╭─ Data to use
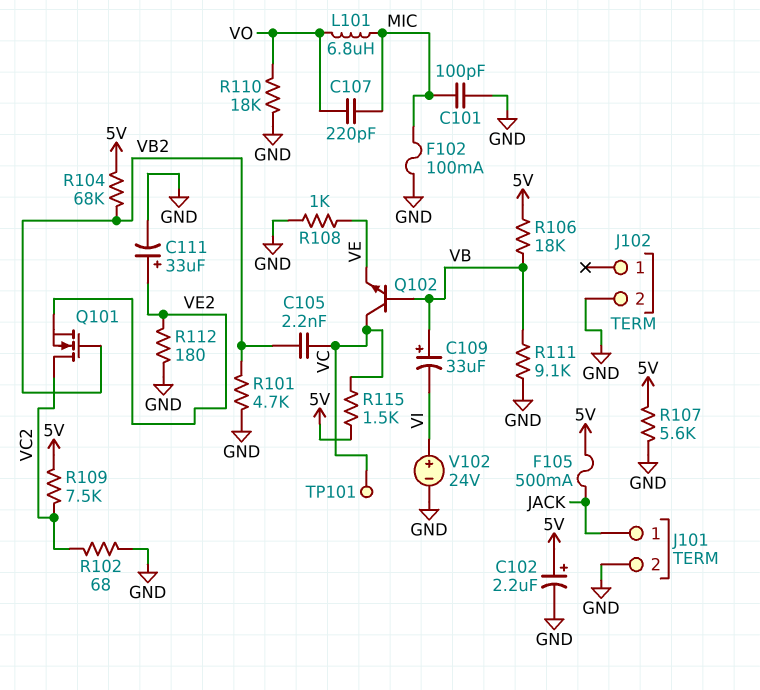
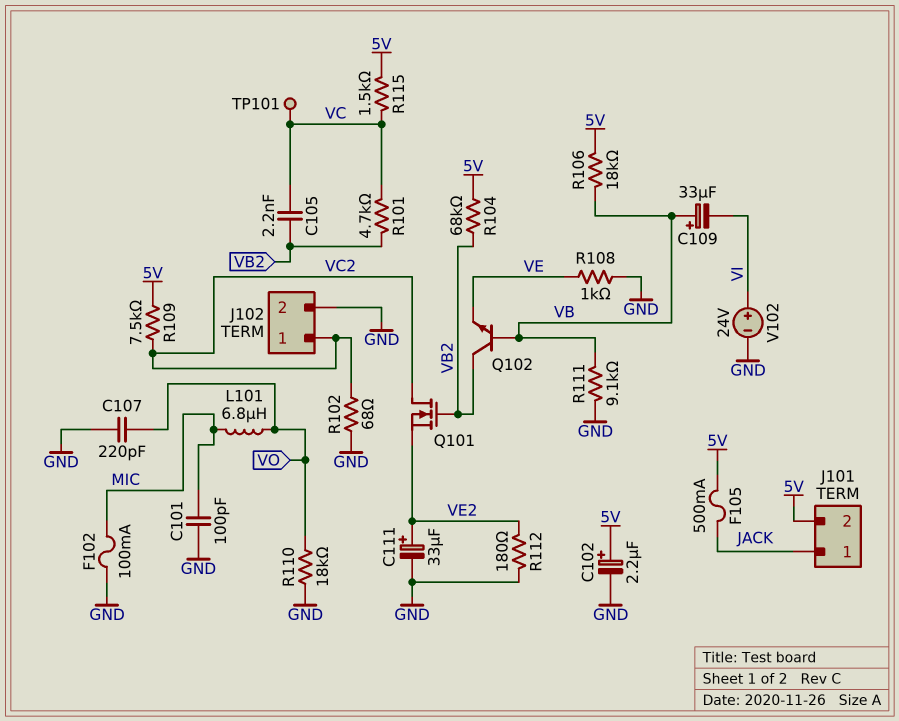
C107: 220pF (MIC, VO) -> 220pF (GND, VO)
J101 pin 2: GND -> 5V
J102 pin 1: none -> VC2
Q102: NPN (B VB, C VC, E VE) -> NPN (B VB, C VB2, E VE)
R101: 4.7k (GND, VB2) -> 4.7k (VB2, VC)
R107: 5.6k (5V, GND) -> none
╰─
**Task requirements:** Using the records above, report each line that contains the word "none" by copying it.

**Written solution:**
J102 pin 1: none -> VC2
R107: 5.6k (5V, GND) -> none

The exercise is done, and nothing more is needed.